**TASK**
Every entry should be copied exactly, with nothing added or dropped.

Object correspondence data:
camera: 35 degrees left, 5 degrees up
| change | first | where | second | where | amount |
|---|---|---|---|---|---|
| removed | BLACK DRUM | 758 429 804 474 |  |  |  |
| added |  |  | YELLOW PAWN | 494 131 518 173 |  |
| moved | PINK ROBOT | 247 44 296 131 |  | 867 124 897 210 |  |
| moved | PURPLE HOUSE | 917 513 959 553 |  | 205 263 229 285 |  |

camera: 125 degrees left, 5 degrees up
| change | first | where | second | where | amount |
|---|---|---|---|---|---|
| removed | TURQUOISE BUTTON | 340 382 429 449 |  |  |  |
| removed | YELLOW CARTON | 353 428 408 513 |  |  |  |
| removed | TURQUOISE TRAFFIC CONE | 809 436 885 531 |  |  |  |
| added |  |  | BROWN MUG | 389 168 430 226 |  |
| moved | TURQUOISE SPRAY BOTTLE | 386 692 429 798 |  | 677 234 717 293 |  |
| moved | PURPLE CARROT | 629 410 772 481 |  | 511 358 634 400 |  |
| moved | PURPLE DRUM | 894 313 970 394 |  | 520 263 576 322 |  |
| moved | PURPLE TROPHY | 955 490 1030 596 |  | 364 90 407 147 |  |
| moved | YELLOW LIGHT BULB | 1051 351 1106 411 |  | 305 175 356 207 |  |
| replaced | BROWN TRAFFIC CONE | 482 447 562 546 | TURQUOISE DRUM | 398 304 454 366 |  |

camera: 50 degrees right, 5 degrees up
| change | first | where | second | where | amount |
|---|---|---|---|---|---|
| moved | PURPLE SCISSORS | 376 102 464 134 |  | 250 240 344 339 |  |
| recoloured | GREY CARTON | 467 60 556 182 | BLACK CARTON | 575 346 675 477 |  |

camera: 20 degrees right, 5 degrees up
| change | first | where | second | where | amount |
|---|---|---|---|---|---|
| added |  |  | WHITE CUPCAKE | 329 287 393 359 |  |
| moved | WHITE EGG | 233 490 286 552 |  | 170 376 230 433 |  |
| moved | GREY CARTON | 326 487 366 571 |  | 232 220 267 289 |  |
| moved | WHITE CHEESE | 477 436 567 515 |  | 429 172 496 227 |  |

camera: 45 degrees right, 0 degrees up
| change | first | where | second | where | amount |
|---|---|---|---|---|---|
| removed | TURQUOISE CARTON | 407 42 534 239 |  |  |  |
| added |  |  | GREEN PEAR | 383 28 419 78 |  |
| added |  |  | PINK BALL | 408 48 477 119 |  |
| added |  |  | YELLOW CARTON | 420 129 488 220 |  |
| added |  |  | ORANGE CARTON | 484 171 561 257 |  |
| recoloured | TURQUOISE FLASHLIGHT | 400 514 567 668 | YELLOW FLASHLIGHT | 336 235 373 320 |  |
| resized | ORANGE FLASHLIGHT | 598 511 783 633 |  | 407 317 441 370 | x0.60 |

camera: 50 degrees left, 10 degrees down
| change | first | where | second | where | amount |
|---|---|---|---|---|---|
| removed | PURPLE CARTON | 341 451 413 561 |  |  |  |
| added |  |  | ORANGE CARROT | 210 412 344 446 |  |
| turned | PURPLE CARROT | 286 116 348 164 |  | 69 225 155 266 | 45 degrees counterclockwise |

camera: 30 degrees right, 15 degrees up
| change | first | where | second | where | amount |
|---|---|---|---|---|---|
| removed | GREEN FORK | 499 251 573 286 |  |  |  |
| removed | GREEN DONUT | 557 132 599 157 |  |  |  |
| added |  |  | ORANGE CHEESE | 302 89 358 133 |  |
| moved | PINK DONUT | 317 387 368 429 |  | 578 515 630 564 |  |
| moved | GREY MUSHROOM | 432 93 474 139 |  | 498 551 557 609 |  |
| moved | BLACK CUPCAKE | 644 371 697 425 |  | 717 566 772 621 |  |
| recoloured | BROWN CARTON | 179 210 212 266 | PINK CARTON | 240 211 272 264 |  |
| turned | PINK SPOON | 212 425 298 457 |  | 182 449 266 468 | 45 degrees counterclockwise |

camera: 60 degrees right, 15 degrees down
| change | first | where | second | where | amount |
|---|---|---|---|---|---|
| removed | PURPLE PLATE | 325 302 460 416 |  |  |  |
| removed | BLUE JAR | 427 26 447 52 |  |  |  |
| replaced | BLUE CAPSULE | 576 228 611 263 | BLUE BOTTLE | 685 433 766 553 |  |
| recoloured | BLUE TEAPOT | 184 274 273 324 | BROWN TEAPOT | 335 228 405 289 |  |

**COMPLETED TASK**
camera: 35 degrees left, 5 degrees up
| change | first | where | second | where | amount |
|---|---|---|---|---|---|
| removed | BLACK DRUM | 758 429 804 474 |  |  |  |
| added |  |  | YELLOW PAWN | 494 131 518 173 |  |
| moved | PINK ROBOT | 247 44 296 131 |  | 867 124 897 210 |  |
| moved | PURPLE HOUSE | 917 513 959 553 |  | 205 263 229 285 |  |

camera: 125 degrees left, 5 degrees up
| change | first | where | second | where | amount |
|---|---|---|---|---|---|
| removed | TURQUOISE BUTTON | 340 382 429 449 |  |  |  |
| removed | YELLOW CARTON | 353 428 408 513 |  |  |  |
| removed | TURQUOISE TRAFFIC CONE | 809 436 885 531 |  |  |  |
| added |  |  | BROWN MUG | 389 168 430 226 |  |
| moved | TURQUOISE SPRAY BOTTLE | 386 692 429 798 |  | 677 234 717 293 |  |
| moved | PURPLE CARROT | 629 410 772 481 |  | 511 358 634 400 |  |
| moved | PURPLE DRUM | 894 313 970 394 |  | 520 263 576 322 |  |
| moved | PURPLE TROPHY | 955 490 1030 596 |  | 364 90 407 147 |  |
| moved | YELLOW LIGHT BULB | 1051 351 1106 411 |  | 305 175 356 207 |  |
| replaced | BROWN TRAFFIC CONE | 482 447 562 546 | TURQUOISE DRUM | 398 304 454 366 |  |

camera: 50 degrees right, 5 degrees up
| change | first | where | second | where | amount |
|---|---|---|---|---|---|
| moved | PURPLE SCISSORS | 376 102 464 134 |  | 250 240 344 339 |  |
| recoloured | GREY CARTON | 467 60 556 182 | BLACK CARTON | 575 346 675 477 |  |

camera: 20 degrees right, 5 degrees up
| change | first | where | second | where | amount |
|---|---|---|---|---|---|
| added |  |  | WHITE CUPCAKE | 329 287 393 359 |  |
| moved | WHITE EGG | 233 490 286 552 |  | 170 376 230 433 |  |
| moved | GREY CARTON | 326 487 366 571 |  | 232 220 267 289 |  |
| moved | WHITE CHEESE | 477 436 567 515 |  | 429 172 496 227 |  |

camera: 45 degrees right, 0 degrees up
| change | first | where | second | where | amount |
|---|---|---|---|---|---|
| removed | TURQUOISE CARTON | 407 42 534 239 |  |  |  |
| added |  |  | GREEN PEAR | 383 28 419 78 |  |
| added |  |  | PINK BALL | 408 48 477 119 |  |
| added |  |  | YELLOW CARTON | 420 129 488 220 |  |
| added |  |  | ORANGE CARTON | 484 171 561 257 |  |
| recoloured | TURQUOISE FLASHLIGHT | 400 514 567 668 | YELLOW FLASHLIGHT | 336 235 373 320 |  |
| resized | ORANGE FLASHLIGHT | 598 511 783 633 |  | 407 317 441 370 | x0.60 |

camera: 50 degrees left, 10 degrees down
| change | first | where | second | where | amount |
|---|---|---|---|---|---|
| removed | PURPLE CARTON | 341 451 413 561 |  |  |  |
| added |  |  | ORANGE CARROT | 210 412 344 446 |  |
| turned | PURPLE CARROT | 286 116 348 164 |  | 69 225 155 266 | 45 degrees counterclockwise |

camera: 30 degrees right, 15 degrees up
| change | first | where | second | where | amount |
|---|---|---|---|---|---|
| removed | GREEN FORK | 499 251 573 286 |  |  |  |
| removed | GREEN DONUT | 557 132 599 157 |  |  |  |
| added |  |  | ORANGE CHEESE | 302 89 358 133 |  |
| moved | PINK DONUT | 317 387 368 429 |  | 578 515 630 564 |  |
| moved | GREY MUSHROOM | 432 93 474 139 |  | 498 551 557 609 |  |
| moved | BLACK CUPCAKE | 644 371 697 425 |  | 717 566 772 621 |  |
| recoloured | BROWN CARTON | 179 210 212 266 | PINK CARTON | 240 211 272 264 |  |
| turned | PINK SPOON | 212 425 298 457 |  | 182 449 266 468 | 45 degrees counterclockwise |

camera: 60 degrees right, 15 degrees down
| change | first | where | second | where | amount |
|---|---|---|---|---|---|
| removed | PURPLE PLATE | 325 302 460 416 |  |  |  |
| removed | BLUE JAR | 427 26 447 52 |  |  |  |
| replaced | BLUE CAPSULE | 576 228 611 263 | BLUE BOTTLE | 685 433 766 553 |  |
| recoloured | BLUE TEAPOT | 184 274 273 324 | BROWN TEAPOT | 335 228 405 289 |  |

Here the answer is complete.